Take the line that contains "R3: 13 (GND, SDA) -> none" and every line below it to the end of the entries, and give them again exactly, leaving out any pictures.

■ **DATA UNDER STUDY**
....................

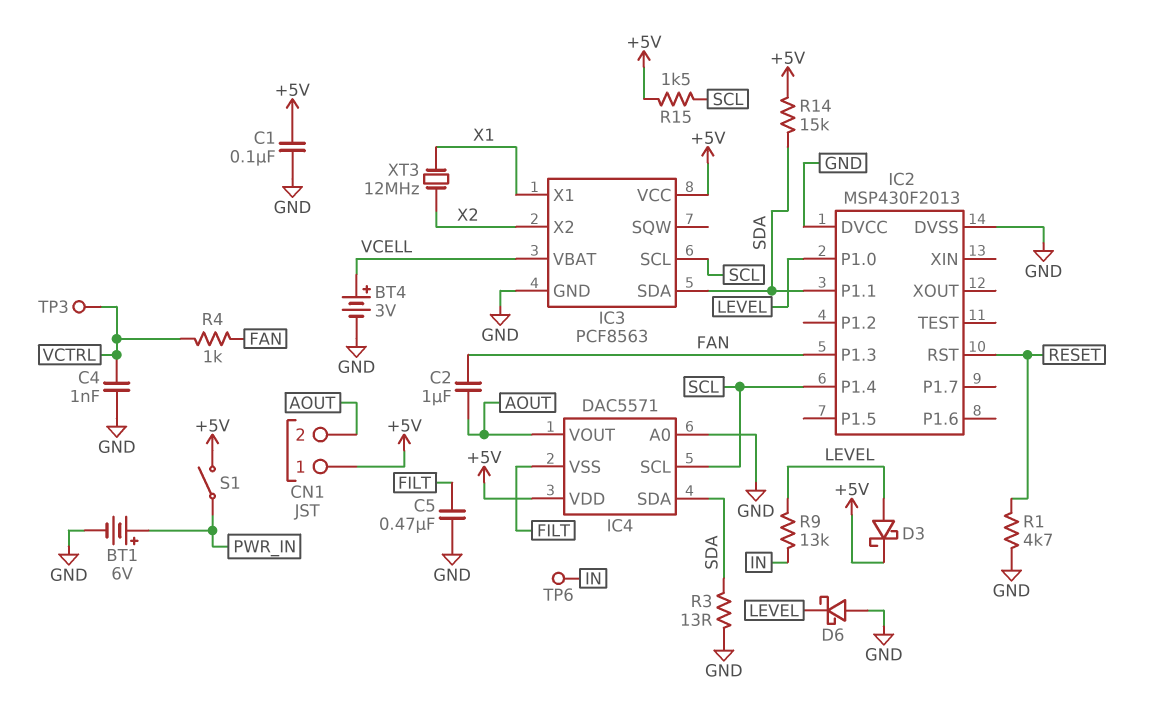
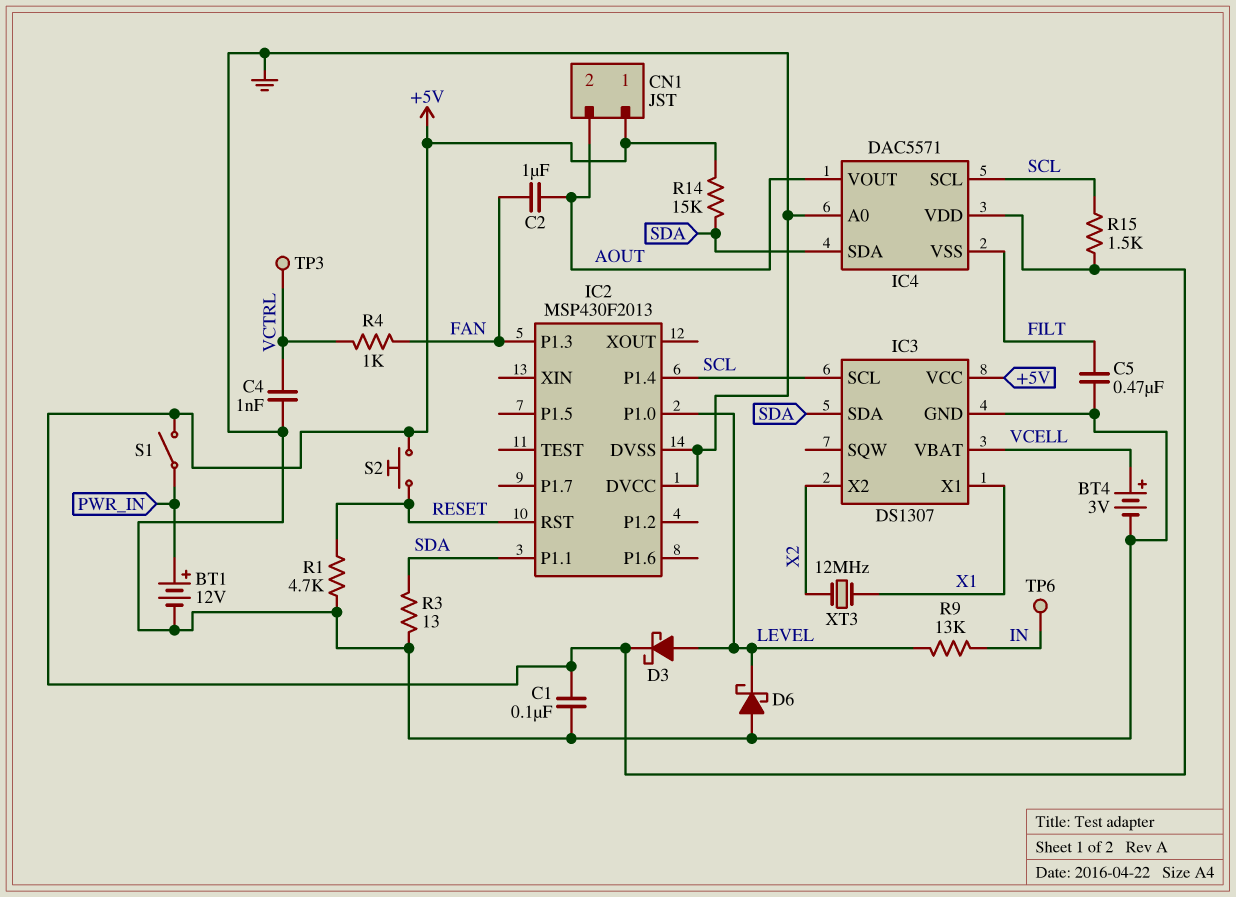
BT1: 6V (plus PWR_IN, minus GND) -> 12V (plus PWR_IN, minus GND)
IC3: PCF8563 -> DS1307
S2: none -> button (+5V, RESET)

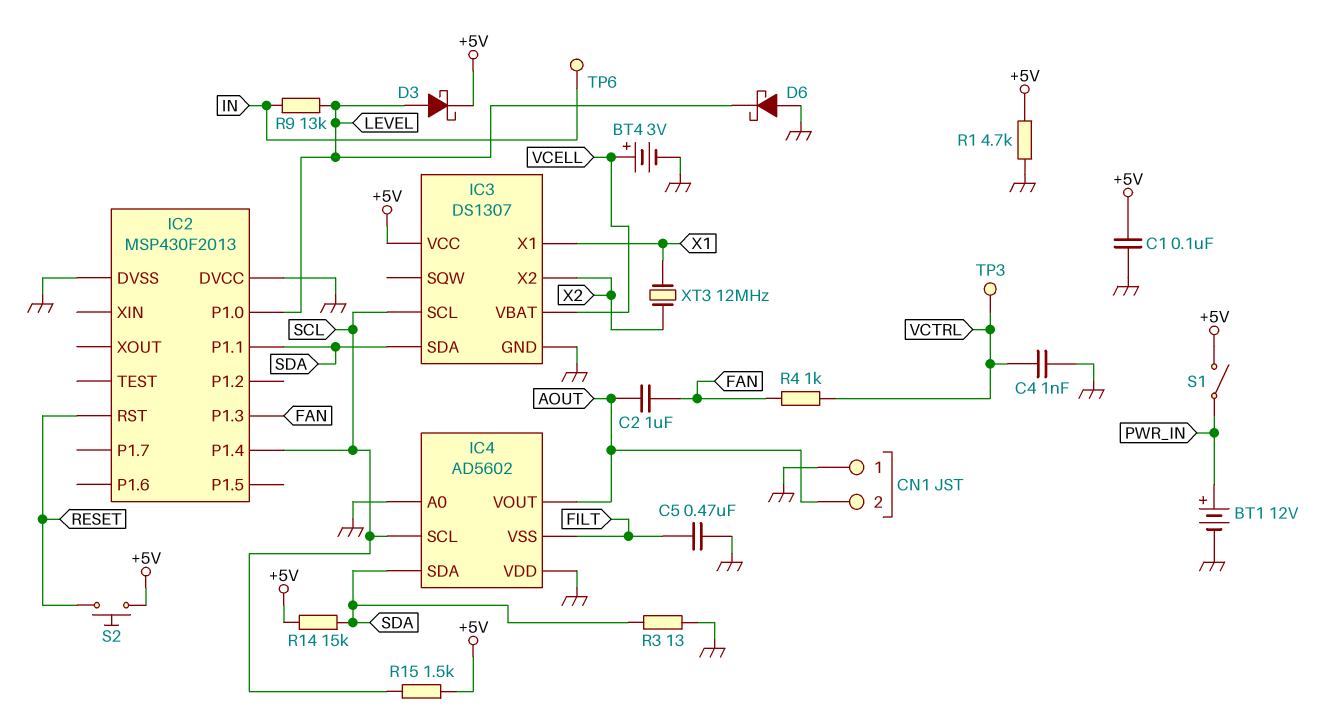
CN1 pin 1: +5V -> GND
IC4: DAC5571 -> AD5602
IC4 pin VDD: +5V -> GND
R1: 4.7k (GND, RESET) -> 4.7k (+5V, GND)

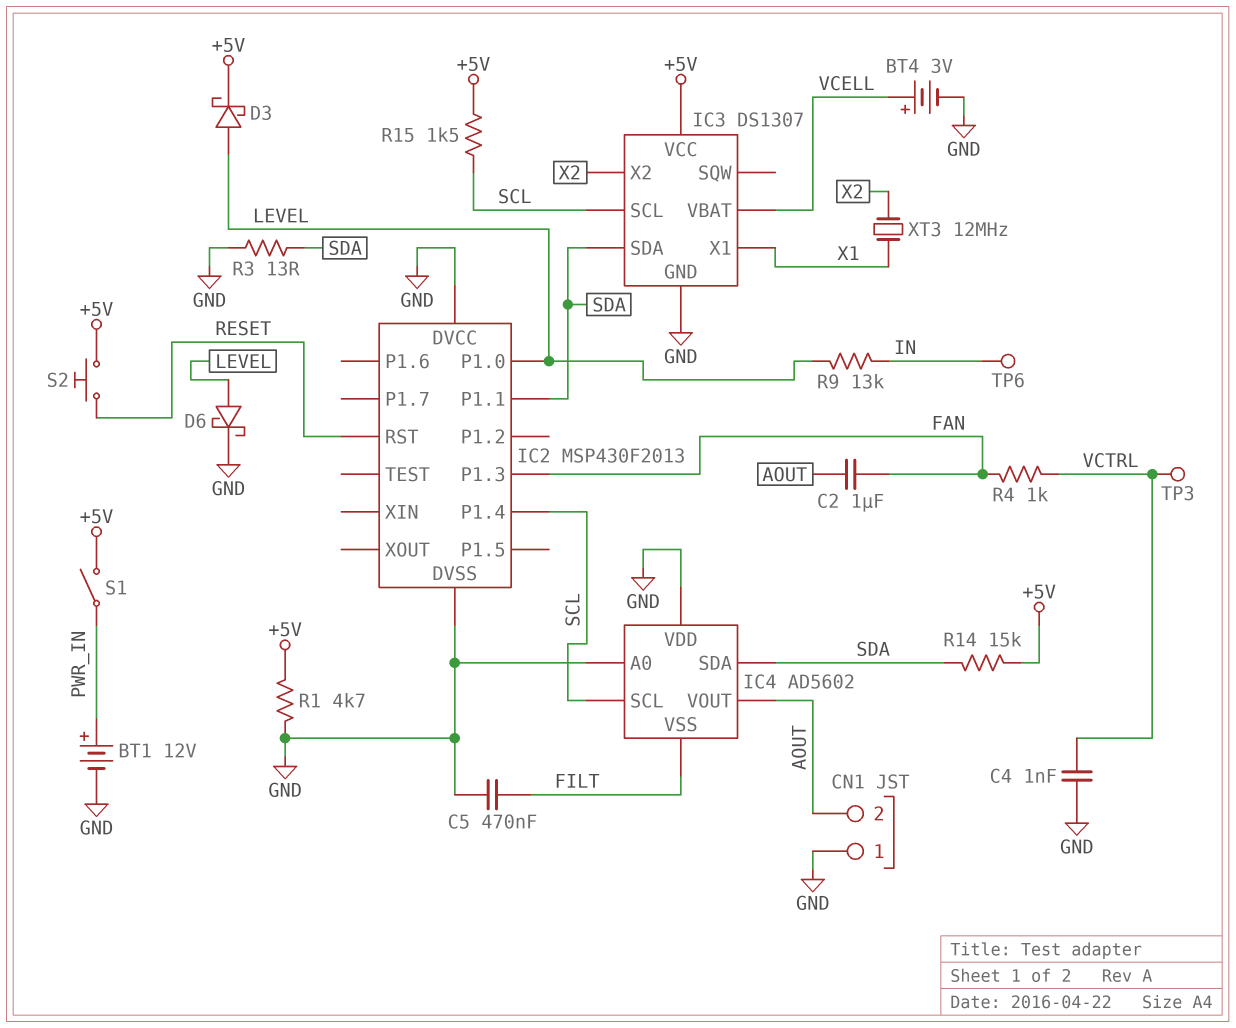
C1: 100nF (+5V, GND) -> none
D6: schottky (A GND, K LEVEL) -> schottky (A LEVEL, K GND)

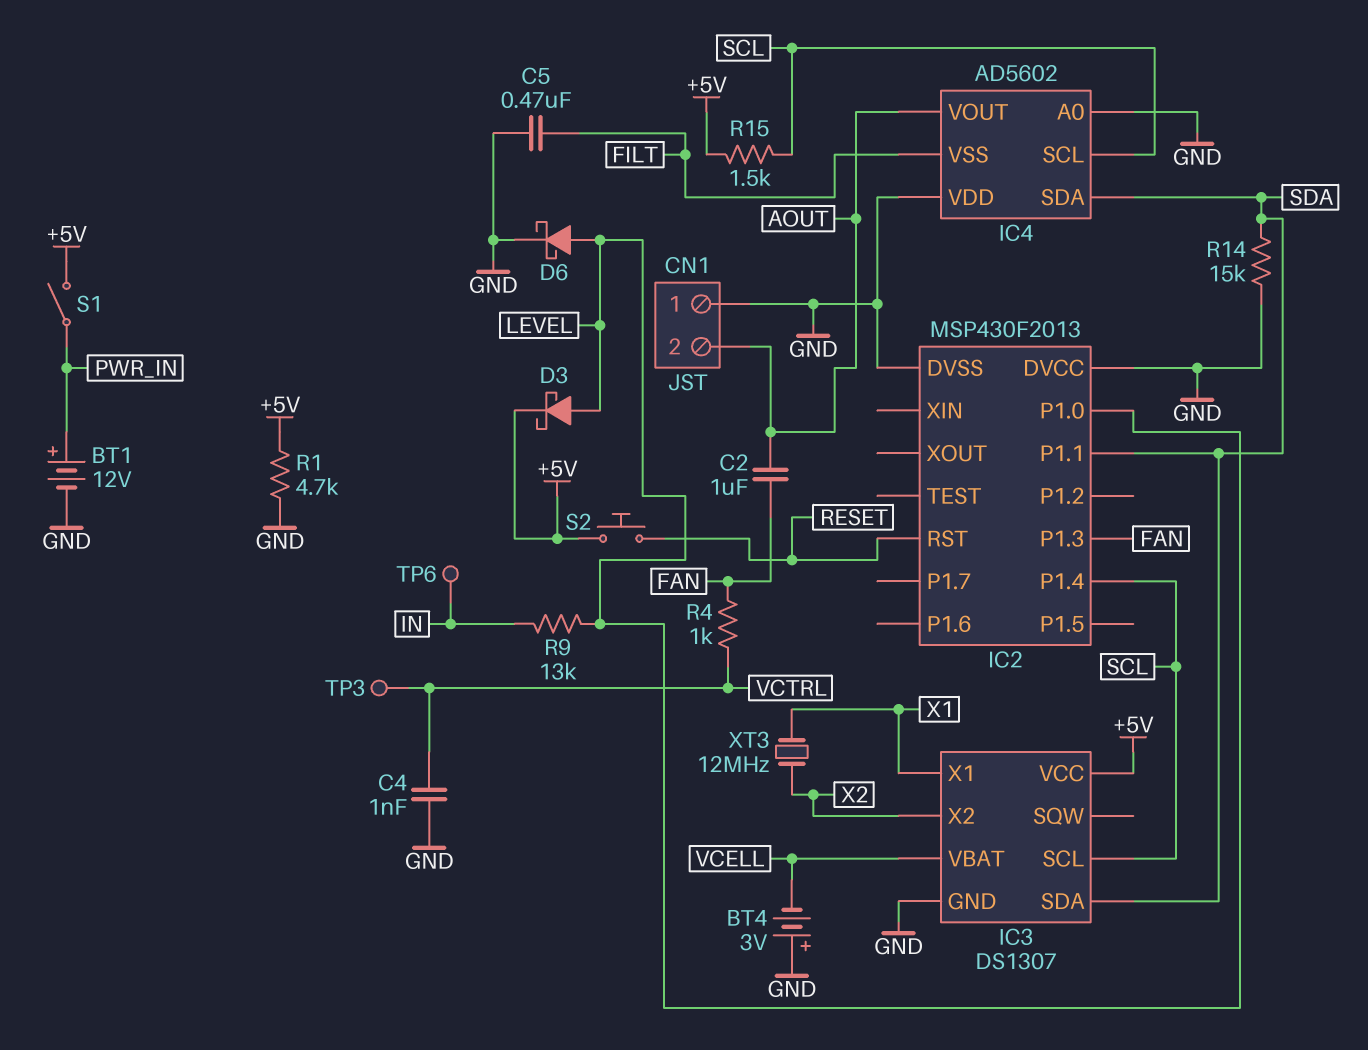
BT4: 3V (plus VCELL, minus GND) -> 3V (plus GND, minus VCELL)
R3: 13 (GND, SDA) -> none
R14: 15k (+5V, SDA) -> 15k (GND, SDA)

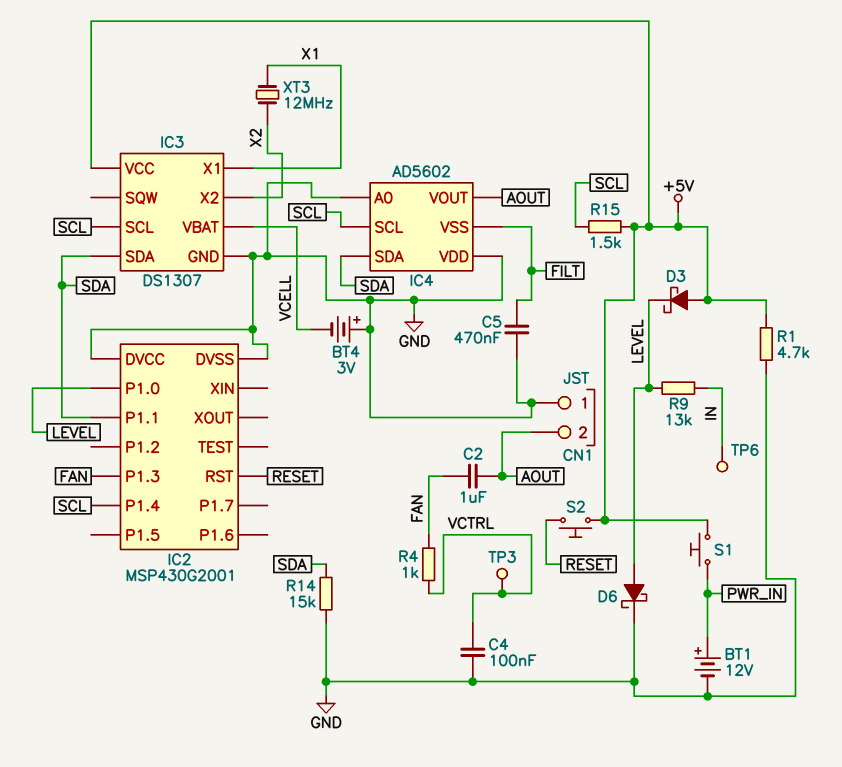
C4: 1nF (GND, VCTRL) -> 100nF (GND, VCTRL)
D3: schottky (A LEVEL, K +5V) -> schottky (A +5V, K LEVEL)
IC2: MSP430F2013 -> MSP430G2001
S1: switch (+5V, PWR_IN) -> button (+5V, PWR_IN)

....................

■ **EXPECTED OUTPUT**
R3: 13 (GND, SDA) -> none
R14: 15k (+5V, SDA) -> 15k (GND, SDA)

C4: 1nF (GND, VCTRL) -> 100nF (GND, VCTRL)
D3: schottky (A LEVEL, K +5V) -> schottky (A +5V, K LEVEL)
IC2: MSP430F2013 -> MSP430G2001
S1: switch (+5V, PWR_IN) -> button (+5V, PWR_IN)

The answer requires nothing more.